- _Task prompt_
Each line in the entries below that holds the string "purple" must be copied.

- _Data excerpts_
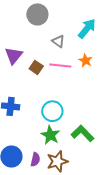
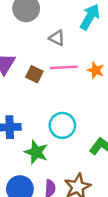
orange star: (86, 61) -> (96, 70), moved
green star: (50, 135) -> (36, 152), moved

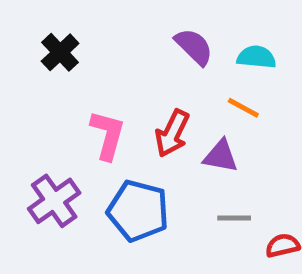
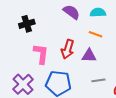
black cross: (60, 52) -> (27, 24), moved, turned 35

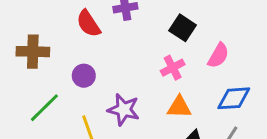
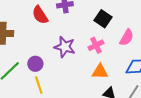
purple circle: (84, 76) -> (35, 64), moved
purple star: (124, 110) -> (65, 47), moved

- _Response area_
purple circle: (84, 76) -> (35, 64), moved
purple star: (124, 110) -> (65, 47), moved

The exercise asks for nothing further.